▸ **WHAT THE TASK REQUIRES**
Reproduce the entries word for word, from the line with "coastal [213, 129]" up to and including the line with "This image has width=924, height=1314.".

▸ **ENTRIES SHOWN**
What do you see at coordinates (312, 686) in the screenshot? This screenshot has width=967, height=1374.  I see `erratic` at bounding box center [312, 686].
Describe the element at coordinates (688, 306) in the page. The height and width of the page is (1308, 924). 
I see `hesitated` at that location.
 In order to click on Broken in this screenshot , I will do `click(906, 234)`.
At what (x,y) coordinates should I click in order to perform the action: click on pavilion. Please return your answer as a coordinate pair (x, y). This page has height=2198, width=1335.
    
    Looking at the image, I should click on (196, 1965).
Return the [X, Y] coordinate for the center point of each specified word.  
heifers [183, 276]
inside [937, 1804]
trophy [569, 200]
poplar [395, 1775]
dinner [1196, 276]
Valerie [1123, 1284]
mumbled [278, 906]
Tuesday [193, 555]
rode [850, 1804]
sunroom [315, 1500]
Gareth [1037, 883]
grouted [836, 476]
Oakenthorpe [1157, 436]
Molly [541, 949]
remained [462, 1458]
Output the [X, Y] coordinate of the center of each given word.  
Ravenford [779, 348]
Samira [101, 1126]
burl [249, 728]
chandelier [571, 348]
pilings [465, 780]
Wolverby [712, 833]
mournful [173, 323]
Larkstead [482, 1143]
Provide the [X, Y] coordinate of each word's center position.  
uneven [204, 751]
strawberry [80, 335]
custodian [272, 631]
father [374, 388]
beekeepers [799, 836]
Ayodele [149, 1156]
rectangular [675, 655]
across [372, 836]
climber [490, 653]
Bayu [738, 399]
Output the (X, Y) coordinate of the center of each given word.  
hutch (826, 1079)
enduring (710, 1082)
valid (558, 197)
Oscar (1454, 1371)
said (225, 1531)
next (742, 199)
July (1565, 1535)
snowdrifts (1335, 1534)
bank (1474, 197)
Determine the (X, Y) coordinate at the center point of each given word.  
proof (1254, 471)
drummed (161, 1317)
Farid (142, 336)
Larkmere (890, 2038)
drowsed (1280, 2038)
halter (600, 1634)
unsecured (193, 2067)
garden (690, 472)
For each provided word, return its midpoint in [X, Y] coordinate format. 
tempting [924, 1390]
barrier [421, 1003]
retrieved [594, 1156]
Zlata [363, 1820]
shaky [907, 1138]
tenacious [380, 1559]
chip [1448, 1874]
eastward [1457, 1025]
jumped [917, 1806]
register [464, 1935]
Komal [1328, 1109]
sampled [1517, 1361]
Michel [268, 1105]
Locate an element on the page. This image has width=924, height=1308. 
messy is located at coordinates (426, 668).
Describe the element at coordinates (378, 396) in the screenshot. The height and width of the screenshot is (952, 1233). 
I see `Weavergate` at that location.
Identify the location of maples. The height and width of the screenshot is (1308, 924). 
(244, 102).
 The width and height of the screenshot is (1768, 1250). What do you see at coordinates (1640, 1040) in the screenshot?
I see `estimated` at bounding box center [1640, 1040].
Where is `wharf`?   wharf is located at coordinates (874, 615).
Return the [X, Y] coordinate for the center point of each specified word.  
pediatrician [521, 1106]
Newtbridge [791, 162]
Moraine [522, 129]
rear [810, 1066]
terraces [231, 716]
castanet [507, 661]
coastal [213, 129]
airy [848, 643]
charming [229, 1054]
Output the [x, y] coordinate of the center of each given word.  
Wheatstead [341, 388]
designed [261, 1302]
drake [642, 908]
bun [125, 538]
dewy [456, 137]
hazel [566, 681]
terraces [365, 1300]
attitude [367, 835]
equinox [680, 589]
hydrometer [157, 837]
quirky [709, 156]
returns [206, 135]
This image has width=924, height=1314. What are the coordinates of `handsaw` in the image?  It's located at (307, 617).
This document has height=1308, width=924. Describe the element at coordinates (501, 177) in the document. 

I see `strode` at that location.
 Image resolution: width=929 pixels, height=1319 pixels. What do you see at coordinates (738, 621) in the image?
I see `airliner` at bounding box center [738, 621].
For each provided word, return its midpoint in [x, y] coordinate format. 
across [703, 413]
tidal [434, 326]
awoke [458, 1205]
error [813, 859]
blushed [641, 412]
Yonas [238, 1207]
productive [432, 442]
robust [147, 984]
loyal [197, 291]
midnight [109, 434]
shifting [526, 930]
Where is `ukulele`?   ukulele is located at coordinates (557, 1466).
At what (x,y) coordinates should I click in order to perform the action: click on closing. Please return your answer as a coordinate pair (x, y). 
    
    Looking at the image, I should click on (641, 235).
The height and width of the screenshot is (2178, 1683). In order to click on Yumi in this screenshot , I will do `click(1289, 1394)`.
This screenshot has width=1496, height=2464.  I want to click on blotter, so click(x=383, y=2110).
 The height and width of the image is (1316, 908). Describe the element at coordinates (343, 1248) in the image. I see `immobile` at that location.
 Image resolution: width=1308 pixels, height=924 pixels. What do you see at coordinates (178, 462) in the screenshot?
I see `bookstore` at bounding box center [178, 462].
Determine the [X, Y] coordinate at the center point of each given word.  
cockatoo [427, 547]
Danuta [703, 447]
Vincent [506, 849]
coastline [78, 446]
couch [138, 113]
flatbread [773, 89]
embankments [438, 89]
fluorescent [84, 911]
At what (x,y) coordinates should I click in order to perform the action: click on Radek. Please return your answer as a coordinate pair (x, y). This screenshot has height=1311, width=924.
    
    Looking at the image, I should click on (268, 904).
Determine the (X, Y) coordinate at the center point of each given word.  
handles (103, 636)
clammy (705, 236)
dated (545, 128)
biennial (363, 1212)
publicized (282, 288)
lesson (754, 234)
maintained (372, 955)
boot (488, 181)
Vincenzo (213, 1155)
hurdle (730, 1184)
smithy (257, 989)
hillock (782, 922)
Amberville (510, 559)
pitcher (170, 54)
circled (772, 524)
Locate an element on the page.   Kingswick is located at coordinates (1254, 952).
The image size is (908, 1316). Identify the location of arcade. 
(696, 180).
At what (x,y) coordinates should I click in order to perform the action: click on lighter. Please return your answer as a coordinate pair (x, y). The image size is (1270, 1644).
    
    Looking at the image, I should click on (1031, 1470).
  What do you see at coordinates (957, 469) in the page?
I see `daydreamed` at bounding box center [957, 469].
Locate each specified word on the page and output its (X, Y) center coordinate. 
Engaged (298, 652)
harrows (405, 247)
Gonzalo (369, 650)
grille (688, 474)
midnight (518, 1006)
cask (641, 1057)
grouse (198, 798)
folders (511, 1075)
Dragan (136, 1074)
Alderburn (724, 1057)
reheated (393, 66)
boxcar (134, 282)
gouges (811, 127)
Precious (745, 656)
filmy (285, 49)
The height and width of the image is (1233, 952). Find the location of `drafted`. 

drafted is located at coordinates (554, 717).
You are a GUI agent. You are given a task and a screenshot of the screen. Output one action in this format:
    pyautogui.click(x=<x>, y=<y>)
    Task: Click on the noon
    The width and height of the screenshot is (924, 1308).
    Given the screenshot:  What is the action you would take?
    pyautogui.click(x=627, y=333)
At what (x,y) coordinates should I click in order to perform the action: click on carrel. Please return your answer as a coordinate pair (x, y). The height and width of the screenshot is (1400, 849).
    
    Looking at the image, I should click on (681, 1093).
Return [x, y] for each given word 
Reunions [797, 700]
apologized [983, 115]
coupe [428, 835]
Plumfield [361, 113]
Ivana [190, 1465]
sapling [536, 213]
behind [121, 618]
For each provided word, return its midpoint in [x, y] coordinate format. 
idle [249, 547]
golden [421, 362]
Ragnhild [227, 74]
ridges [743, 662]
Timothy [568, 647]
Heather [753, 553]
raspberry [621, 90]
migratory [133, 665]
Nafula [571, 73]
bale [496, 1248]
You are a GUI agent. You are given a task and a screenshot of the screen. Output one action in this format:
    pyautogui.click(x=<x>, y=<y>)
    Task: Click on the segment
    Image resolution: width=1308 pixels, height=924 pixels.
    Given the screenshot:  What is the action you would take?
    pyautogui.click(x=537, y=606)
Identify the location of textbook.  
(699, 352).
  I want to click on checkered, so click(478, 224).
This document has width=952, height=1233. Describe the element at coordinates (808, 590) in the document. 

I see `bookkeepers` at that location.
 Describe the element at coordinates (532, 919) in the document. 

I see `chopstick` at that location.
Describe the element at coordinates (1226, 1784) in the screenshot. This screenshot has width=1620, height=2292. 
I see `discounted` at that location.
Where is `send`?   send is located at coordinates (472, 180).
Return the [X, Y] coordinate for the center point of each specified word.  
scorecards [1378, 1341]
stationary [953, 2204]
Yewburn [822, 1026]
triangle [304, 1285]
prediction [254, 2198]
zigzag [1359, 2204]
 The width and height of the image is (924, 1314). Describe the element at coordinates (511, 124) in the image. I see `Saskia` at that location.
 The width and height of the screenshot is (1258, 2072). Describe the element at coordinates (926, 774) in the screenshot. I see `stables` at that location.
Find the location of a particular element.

▸ **WRITTEN SOLUTION**
coastal [213, 129]
airy [848, 643]
charming [229, 1054]
Output the [x, y] coordinate of the center of each given word.  
Wheatstead [341, 388]
designed [261, 1302]
drake [642, 908]
bun [125, 538]
dewy [456, 137]
hazel [566, 681]
terraces [365, 1300]
attitude [367, 835]
equinox [680, 589]
hydrometer [157, 837]
quirky [709, 156]
returns [206, 135]
This image has width=924, height=1314. What are the coordinates of `handsaw` in the image?  It's located at (307, 617).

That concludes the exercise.